→ Exercise instructions: Report how many lines in the rows below contain the string "farther", matching case exactly. Give only the number.

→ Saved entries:
Start of Block

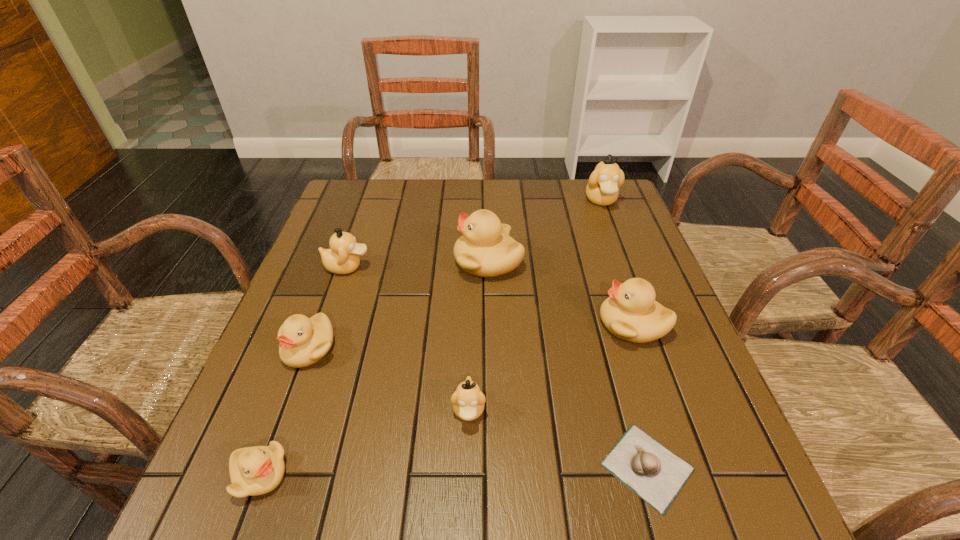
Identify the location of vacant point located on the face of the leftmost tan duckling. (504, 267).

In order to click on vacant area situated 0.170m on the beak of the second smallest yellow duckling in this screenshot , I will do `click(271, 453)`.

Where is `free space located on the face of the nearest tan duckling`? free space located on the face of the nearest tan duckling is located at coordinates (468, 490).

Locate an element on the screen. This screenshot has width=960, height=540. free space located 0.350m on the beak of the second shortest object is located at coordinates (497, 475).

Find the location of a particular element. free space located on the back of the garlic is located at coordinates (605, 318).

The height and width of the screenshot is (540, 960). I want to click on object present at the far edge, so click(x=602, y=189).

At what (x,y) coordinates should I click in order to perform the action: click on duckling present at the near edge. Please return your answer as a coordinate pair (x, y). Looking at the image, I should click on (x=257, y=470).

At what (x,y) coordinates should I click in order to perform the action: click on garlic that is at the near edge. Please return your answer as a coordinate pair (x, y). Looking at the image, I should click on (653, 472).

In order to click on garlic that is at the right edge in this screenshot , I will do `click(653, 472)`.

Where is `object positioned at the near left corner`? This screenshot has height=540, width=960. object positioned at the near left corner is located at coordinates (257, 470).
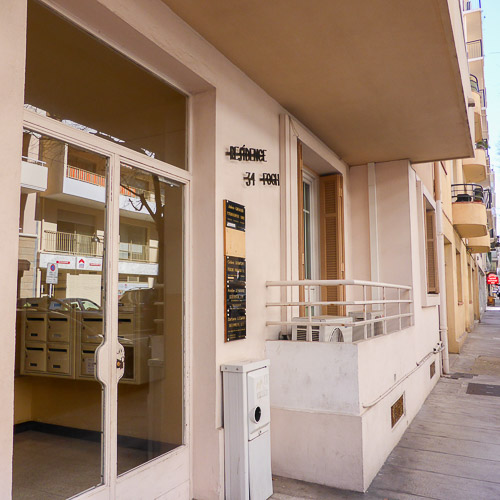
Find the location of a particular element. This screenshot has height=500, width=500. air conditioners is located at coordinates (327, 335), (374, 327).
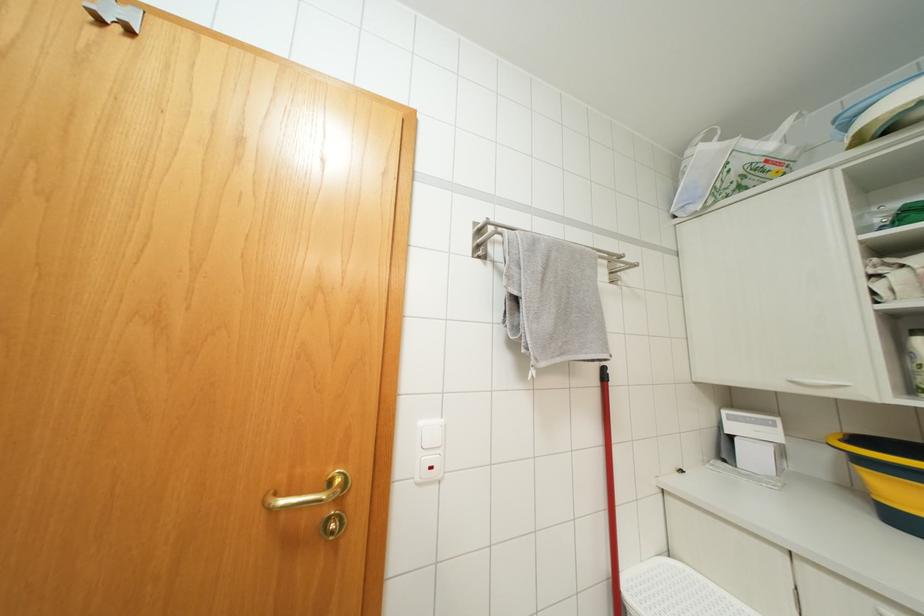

End of Block
Start of Block

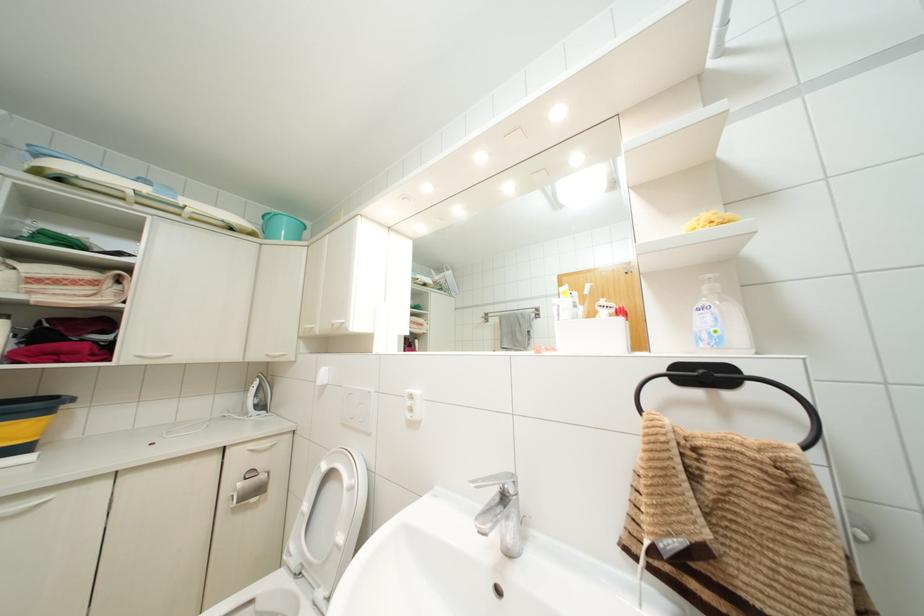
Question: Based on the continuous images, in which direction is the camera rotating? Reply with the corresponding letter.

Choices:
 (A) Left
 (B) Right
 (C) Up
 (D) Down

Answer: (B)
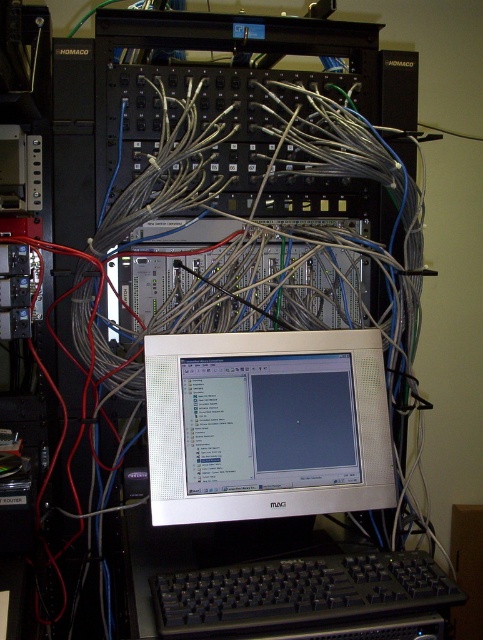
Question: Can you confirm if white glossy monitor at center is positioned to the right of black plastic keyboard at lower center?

End of Block
Start of Block

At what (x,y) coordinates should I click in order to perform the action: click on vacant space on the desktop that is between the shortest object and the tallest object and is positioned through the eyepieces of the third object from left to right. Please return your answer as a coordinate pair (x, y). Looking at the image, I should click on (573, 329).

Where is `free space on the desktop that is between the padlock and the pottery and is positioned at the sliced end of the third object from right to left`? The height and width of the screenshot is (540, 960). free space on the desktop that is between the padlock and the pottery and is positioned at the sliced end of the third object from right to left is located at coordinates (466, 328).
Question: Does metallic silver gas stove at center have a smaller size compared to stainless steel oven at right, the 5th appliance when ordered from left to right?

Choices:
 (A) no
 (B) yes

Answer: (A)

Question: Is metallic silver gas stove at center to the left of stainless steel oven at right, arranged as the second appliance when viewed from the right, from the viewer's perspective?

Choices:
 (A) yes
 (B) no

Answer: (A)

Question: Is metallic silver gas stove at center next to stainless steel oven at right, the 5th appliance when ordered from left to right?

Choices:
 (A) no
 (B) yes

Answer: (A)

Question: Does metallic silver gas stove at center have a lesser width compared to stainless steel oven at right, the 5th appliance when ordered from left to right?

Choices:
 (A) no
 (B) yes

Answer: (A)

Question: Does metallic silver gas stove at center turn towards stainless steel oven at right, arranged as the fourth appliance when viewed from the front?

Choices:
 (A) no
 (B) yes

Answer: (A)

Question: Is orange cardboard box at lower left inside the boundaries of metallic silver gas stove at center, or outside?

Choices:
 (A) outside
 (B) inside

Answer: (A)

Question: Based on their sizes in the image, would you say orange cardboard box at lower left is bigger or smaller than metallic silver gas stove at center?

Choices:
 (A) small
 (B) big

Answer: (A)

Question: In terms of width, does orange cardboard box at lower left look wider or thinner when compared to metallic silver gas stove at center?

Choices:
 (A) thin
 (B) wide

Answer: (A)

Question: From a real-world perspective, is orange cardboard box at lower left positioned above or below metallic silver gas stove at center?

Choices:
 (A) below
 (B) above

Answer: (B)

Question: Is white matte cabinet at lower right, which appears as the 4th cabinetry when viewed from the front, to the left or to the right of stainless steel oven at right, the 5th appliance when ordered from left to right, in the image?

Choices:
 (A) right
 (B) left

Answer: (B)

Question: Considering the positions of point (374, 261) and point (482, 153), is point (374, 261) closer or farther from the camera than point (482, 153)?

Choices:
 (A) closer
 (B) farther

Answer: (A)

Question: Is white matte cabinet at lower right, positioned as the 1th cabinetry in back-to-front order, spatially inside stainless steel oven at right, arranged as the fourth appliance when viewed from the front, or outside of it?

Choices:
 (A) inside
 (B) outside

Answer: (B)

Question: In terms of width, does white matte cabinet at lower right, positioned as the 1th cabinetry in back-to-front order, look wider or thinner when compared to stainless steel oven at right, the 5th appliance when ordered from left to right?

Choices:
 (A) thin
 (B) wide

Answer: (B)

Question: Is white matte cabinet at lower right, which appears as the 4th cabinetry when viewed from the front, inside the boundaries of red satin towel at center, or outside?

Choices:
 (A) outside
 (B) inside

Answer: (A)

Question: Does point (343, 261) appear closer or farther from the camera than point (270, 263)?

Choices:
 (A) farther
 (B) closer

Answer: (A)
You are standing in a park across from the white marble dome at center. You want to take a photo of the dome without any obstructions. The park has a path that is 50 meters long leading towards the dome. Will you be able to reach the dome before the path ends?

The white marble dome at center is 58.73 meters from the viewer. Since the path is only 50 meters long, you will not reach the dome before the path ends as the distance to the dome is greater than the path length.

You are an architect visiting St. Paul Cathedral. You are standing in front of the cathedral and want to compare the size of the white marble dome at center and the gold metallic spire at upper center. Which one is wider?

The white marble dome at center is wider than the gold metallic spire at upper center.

End of Block

→ Solution: 4